### Exercise objective
The entries below hold a line with "R6: 220 (LED, VC) -> 680 (LED, VC)" and a line with "R1: 3.9 (+3V3, VLOAD) -> 33 (+3V3, VLOAD)". Return those lines and all that lie between them, exactly and only.

### The records
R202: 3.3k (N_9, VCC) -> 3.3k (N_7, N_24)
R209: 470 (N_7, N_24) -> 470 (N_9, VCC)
---
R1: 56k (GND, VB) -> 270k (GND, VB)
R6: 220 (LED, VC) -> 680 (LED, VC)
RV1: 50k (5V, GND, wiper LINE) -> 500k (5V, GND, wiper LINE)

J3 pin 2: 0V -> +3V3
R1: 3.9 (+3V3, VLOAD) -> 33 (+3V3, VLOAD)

### Answer box
R6: 220 (LED, VC) -> 680 (LED, VC)
RV1: 50k (5V, GND, wiper LINE) -> 500k (5V, GND, wiper LINE)

J3 pin 2: 0V -> +3V3
R1: 3.9 (+3V3, VLOAD) -> 33 (+3V3, VLOAD)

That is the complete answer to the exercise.